**Your assignment:** If a record below holds a picture, drop the picture and restate everything else word for word.

**Source records:**
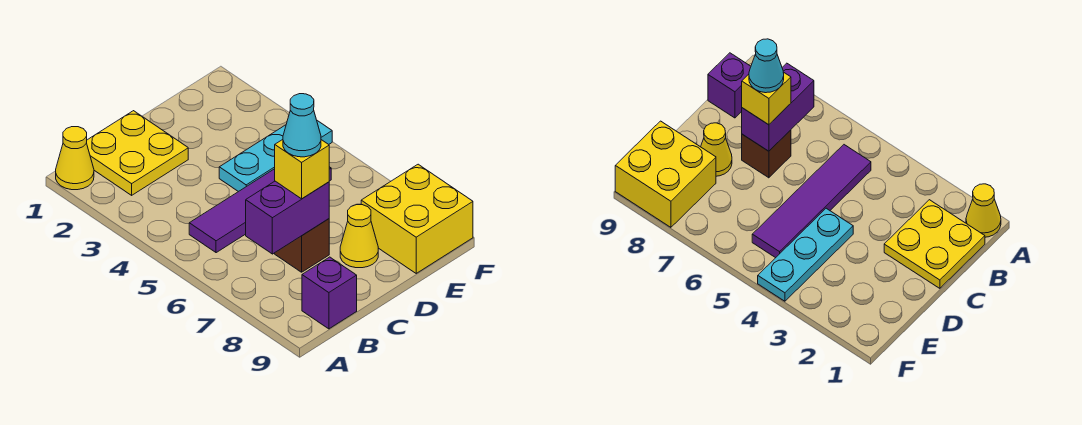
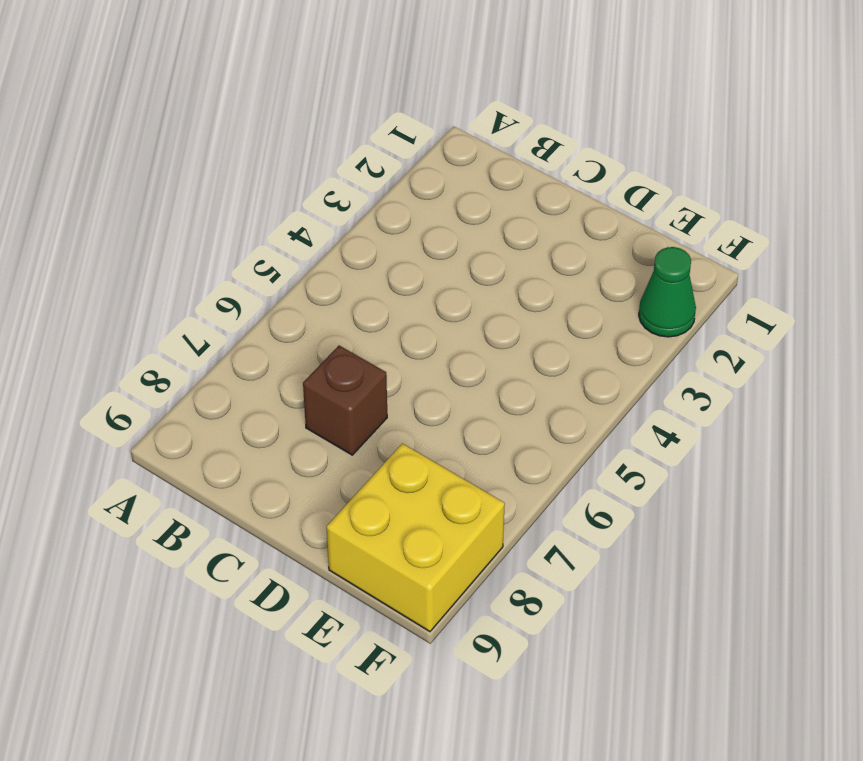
green cone F2 level 1 -> none
none -> yellow cone A1 level 1
none -> yellow plate B1:C2 level 1

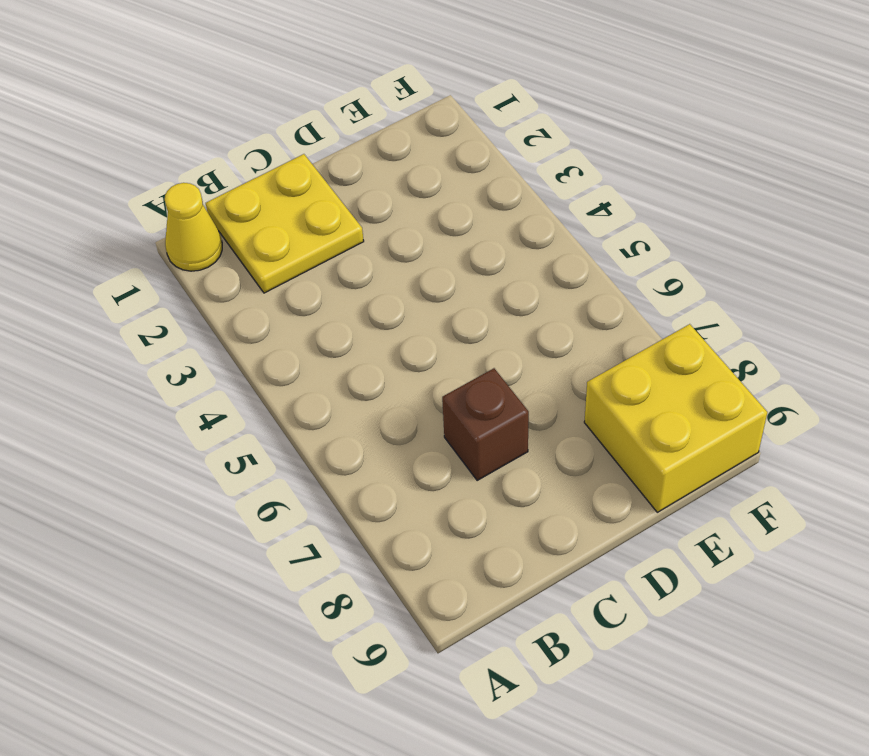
none -> purple tile B5:E5 level 1
none -> purple brick B9 level 1

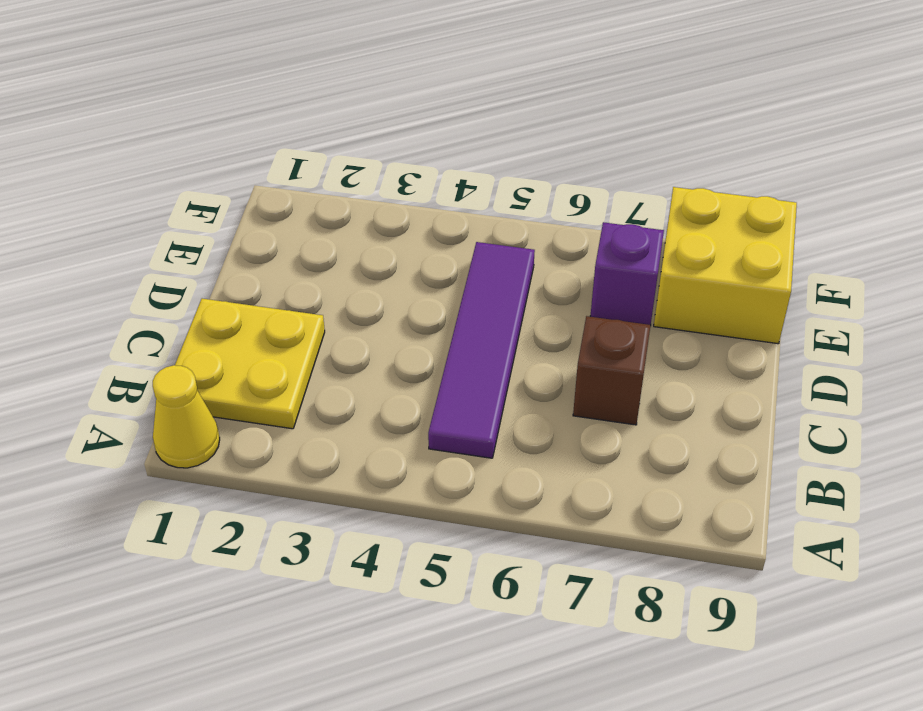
purple brick E7 level 1 -> purple brick B9 level 1
none -> cyan plate D4:F4 level 1
none -> yellow cone D8 level 1

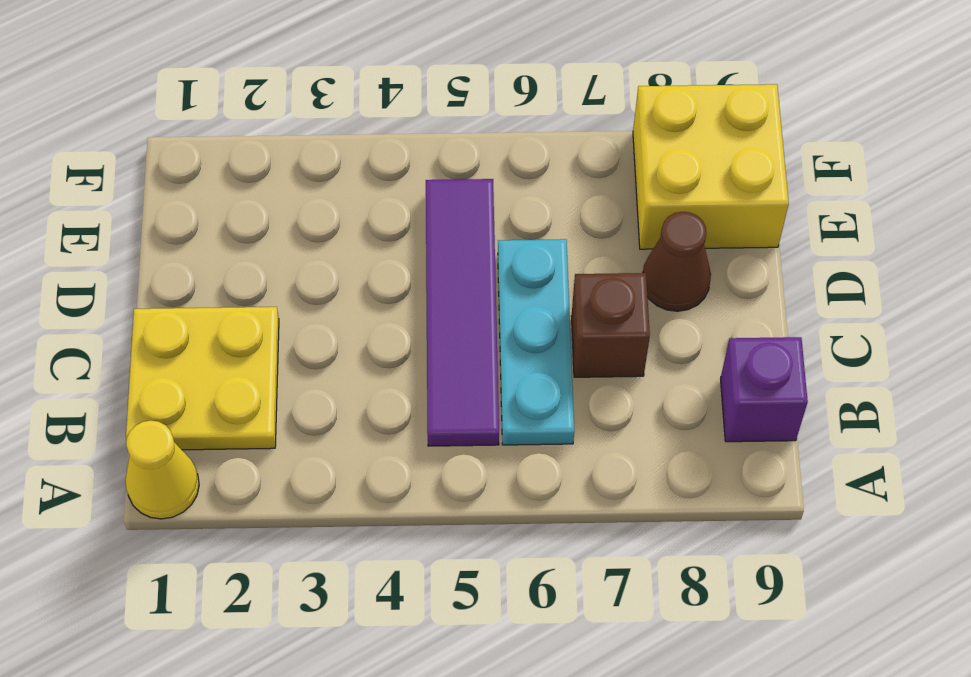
cyan plate B6:D6 level 1 -> cyan plate D4:F4 level 1
brown cone D8 level 1 -> yellow cone D8 level 1
none -> purple brick B7:C7 level 2
none -> yellow brick C7 level 3

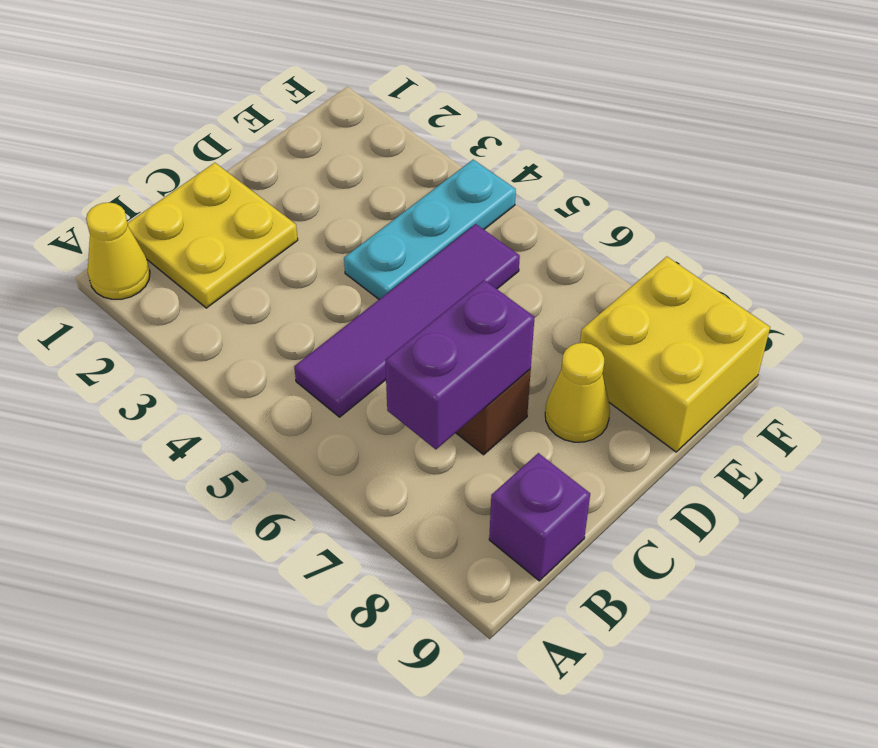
none -> yellow brick C7 level 3
none -> cyan cone C7 level 4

**Result below:**
green cone F2 level 1 -> none
none -> yellow cone A1 level 1
none -> yellow plate B1:C2 level 1

none -> purple tile B5:E5 level 1
none -> purple brick B9 level 1

purple brick E7 level 1 -> purple brick B9 level 1
none -> cyan plate D4:F4 level 1
none -> yellow cone D8 level 1

cyan plate B6:D6 level 1 -> cyan plate D4:F4 level 1
brown cone D8 level 1 -> yellow cone D8 level 1
none -> purple brick B7:C7 level 2
none -> yellow brick C7 level 3

none -> yellow brick C7 level 3
none -> cyan cone C7 level 4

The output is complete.